Task inputs —
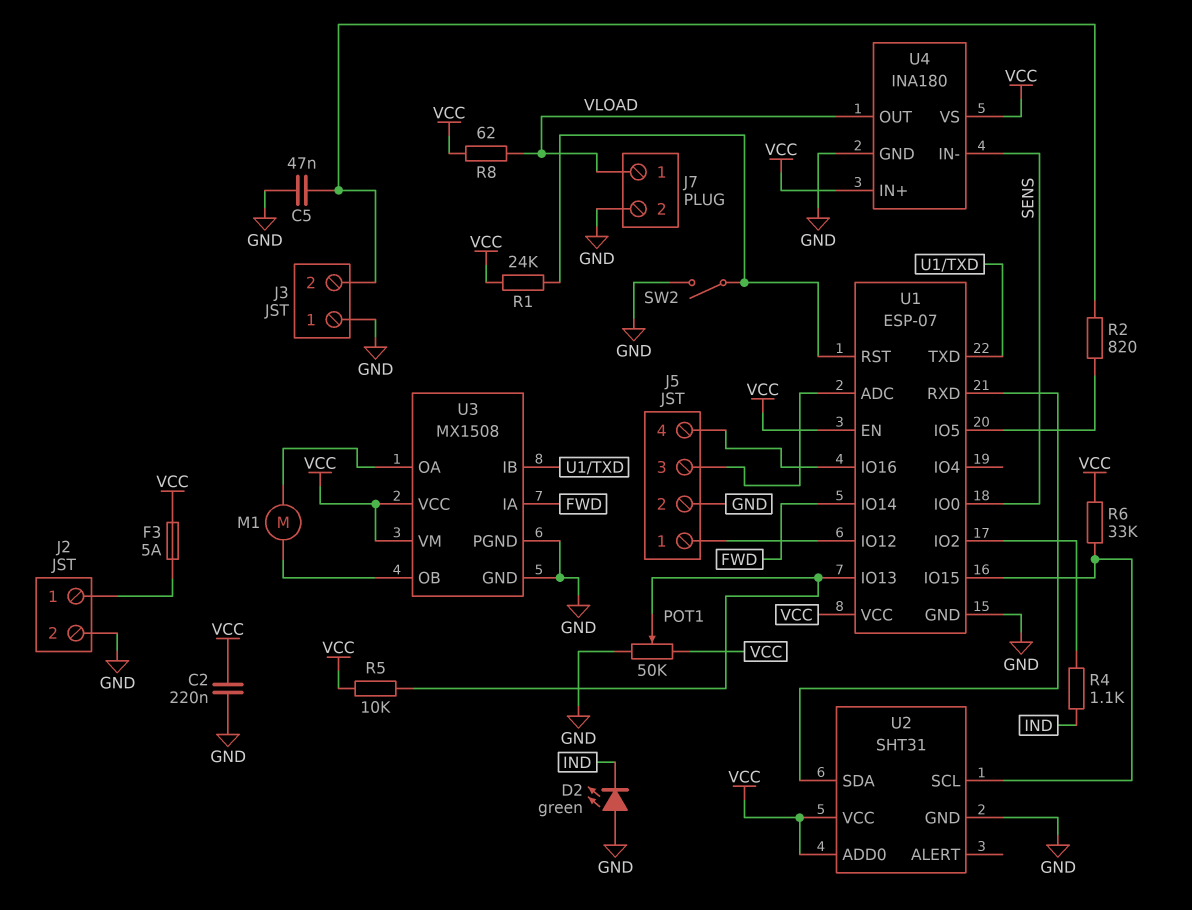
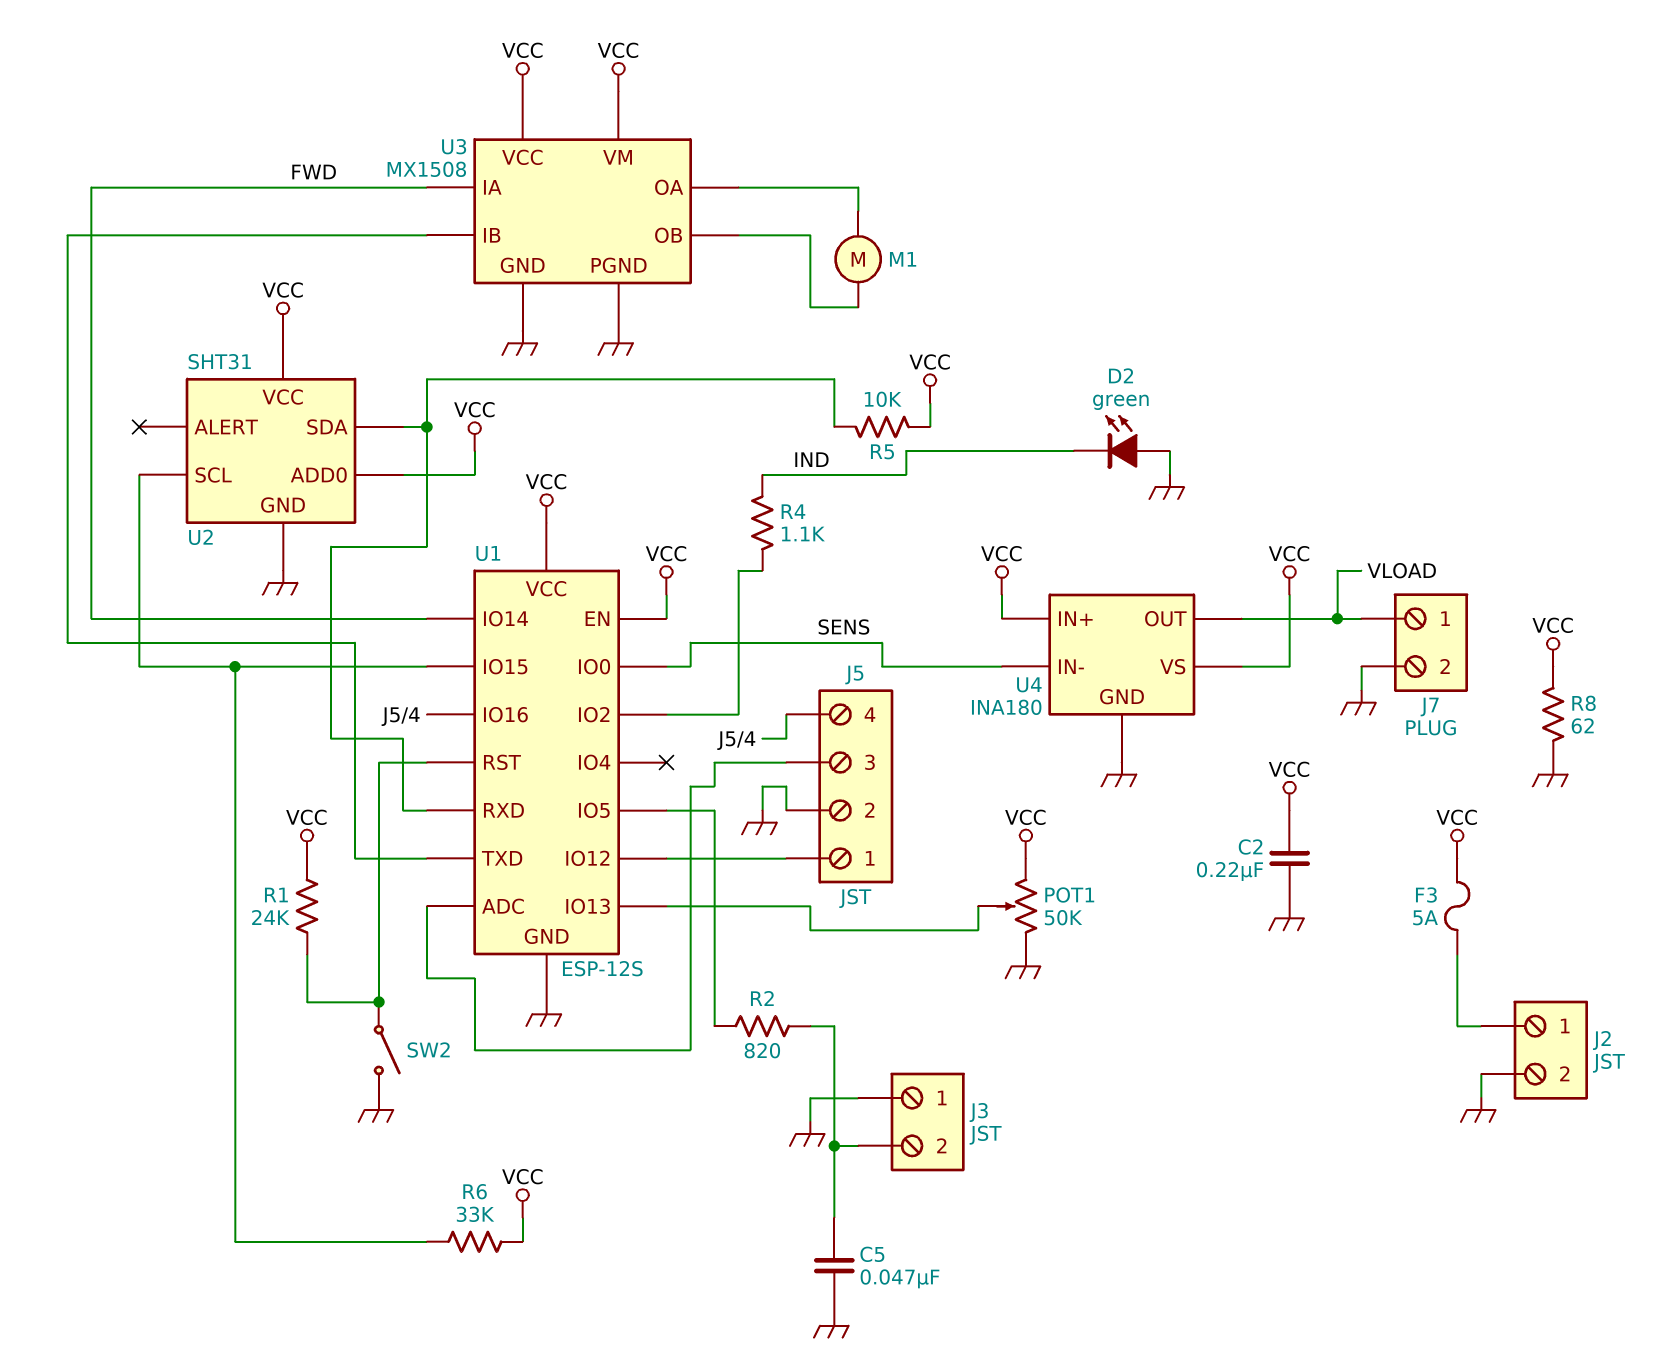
R5: 10k (U1/IO13, VCC) -> 10k (U1/RXD, VCC)
R8: 62 (VCC, VLOAD) -> 62 (GND, VCC)
U1: ESP-07 -> ESP-12S

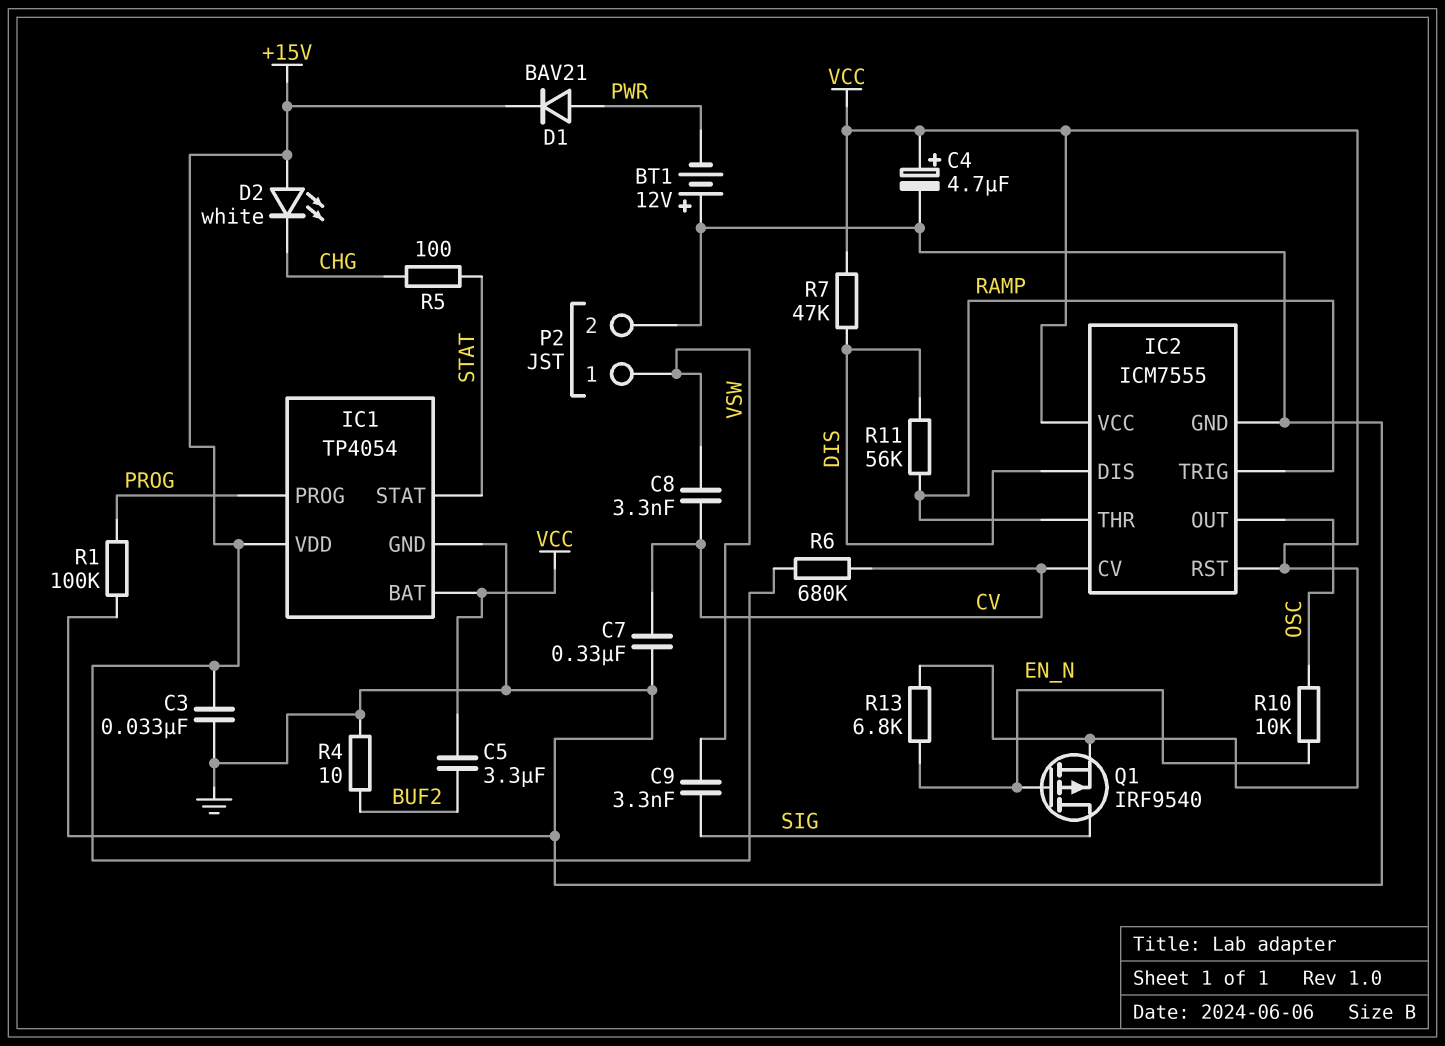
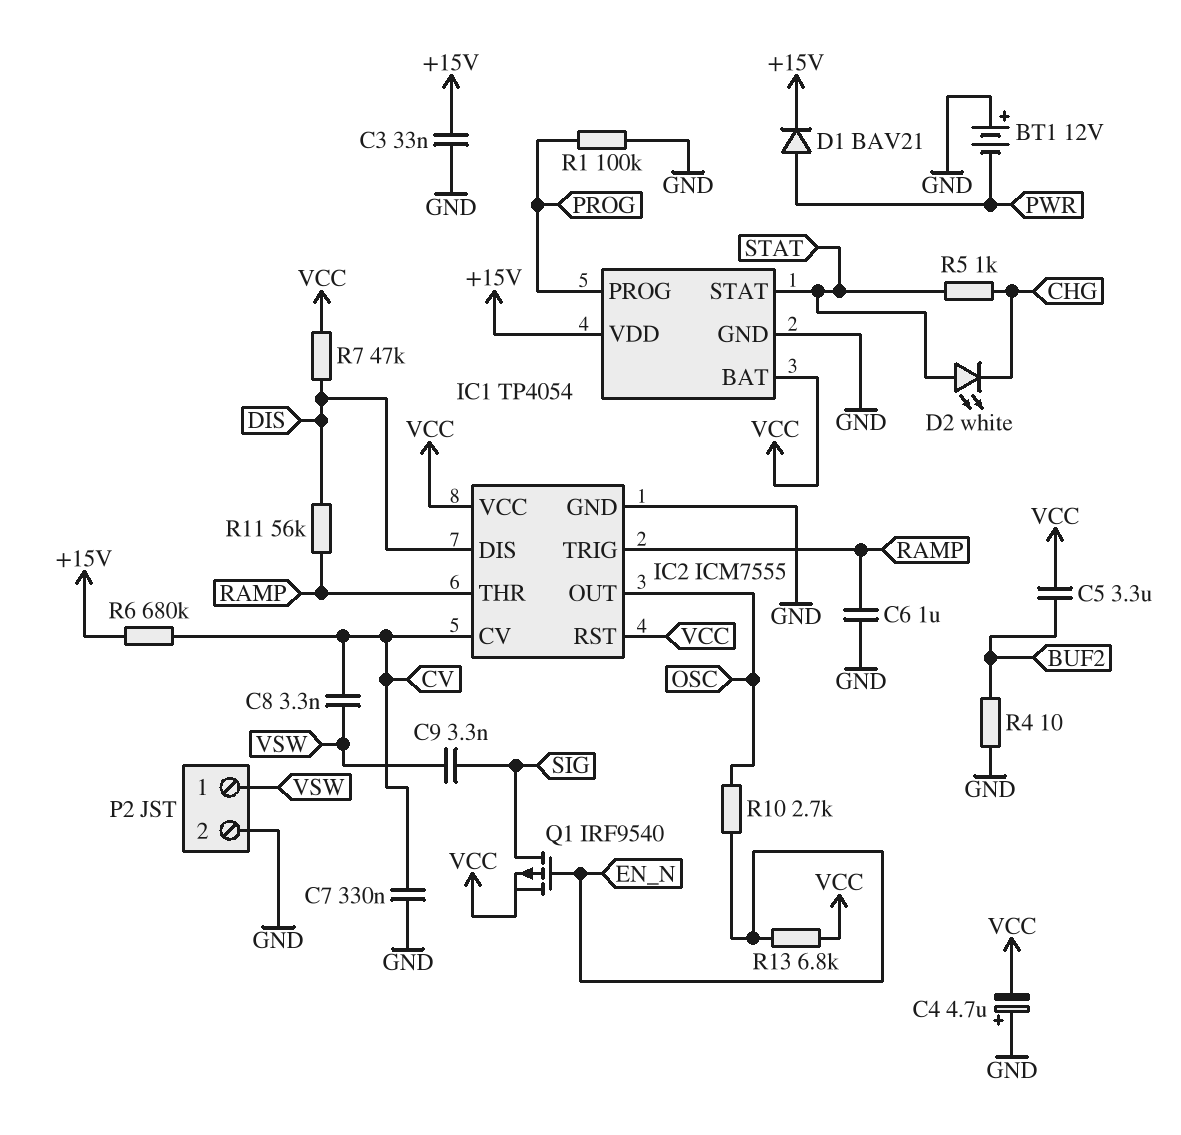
C4: 4.7uF (plus VCC, minus GND) -> 4.7uF (plus GND, minus VCC)
C6: none -> 1uF (GND, RAMP)
D2: LED white (A +15V, K CHG) -> LED white (A STAT, K CHG)
R5: 100 (CHG, STAT) -> 1k (CHG, STAT)
R10: 10k (EN_N, OSC) -> 2.7k (EN_N, OSC)

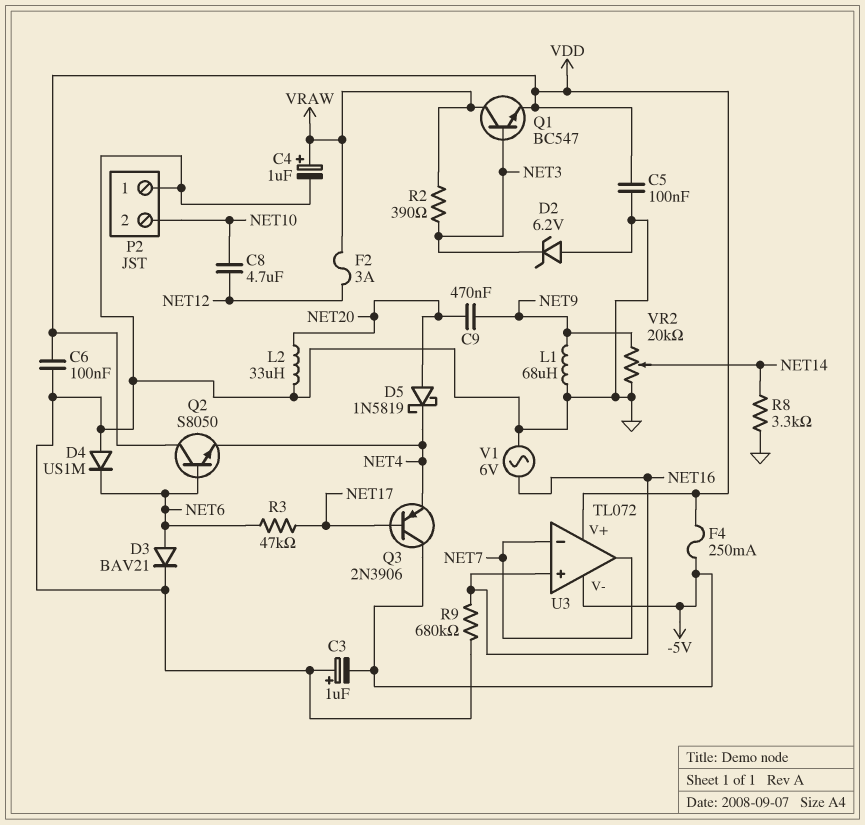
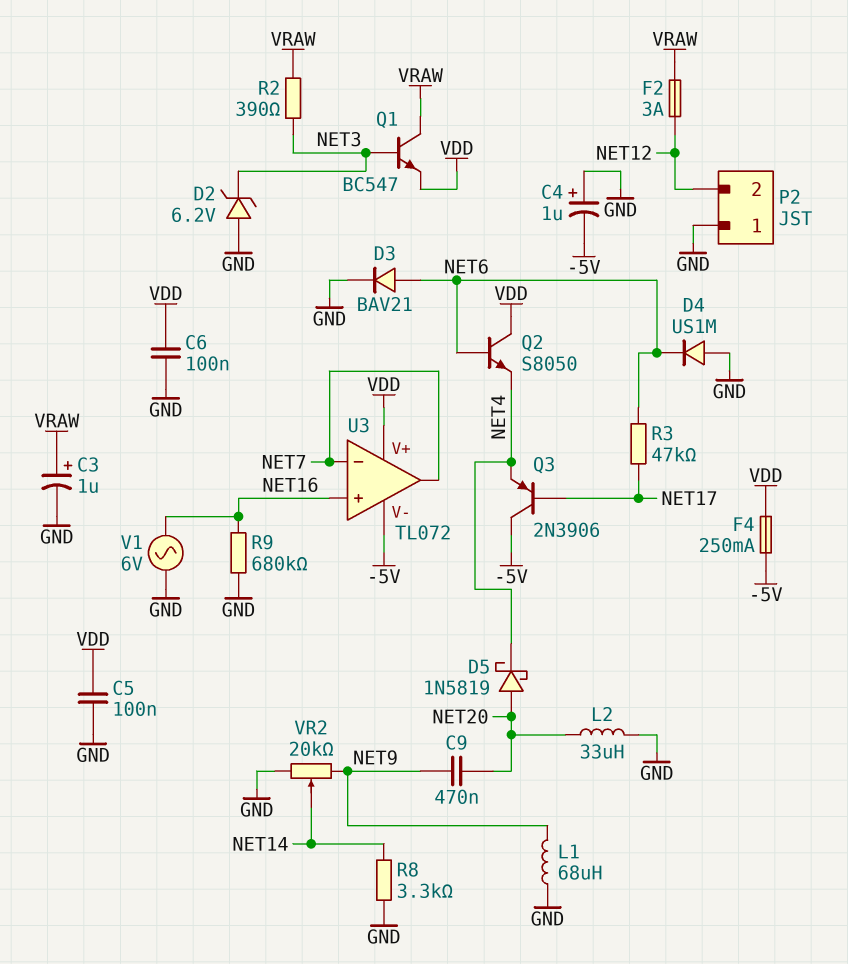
C3: 1uF (plus GND, minus -5V) -> 1uF (plus VRAW, minus GND)
C4: 1uF (plus VRAW, minus GND) -> 1uF (plus GND, minus -5V)
C8: 4.7uF (NET10, NET12) -> none
P2 pin 2: NET10 -> NET12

Exercise requirements —
Lines from the one that contains "C6: none -> 1uF (GND, RAMP)" through the last line of the data above are to be extracted exactly, with no pictures and no other lines.

Result of the exercise —
C6: none -> 1uF (GND, RAMP)
D2: LED white (A +15V, K CHG) -> LED white (A STAT, K CHG)
R5: 100 (CHG, STAT) -> 1k (CHG, STAT)
R10: 10k (EN_N, OSC) -> 2.7k (EN_N, OSC)

C3: 1uF (plus GND, minus -5V) -> 1uF (plus VRAW, minus GND)
C4: 1uF (plus VRAW, minus GND) -> 1uF (plus GND, minus -5V)
C8: 4.7uF (NET10, NET12) -> none
P2 pin 2: NET10 -> NET12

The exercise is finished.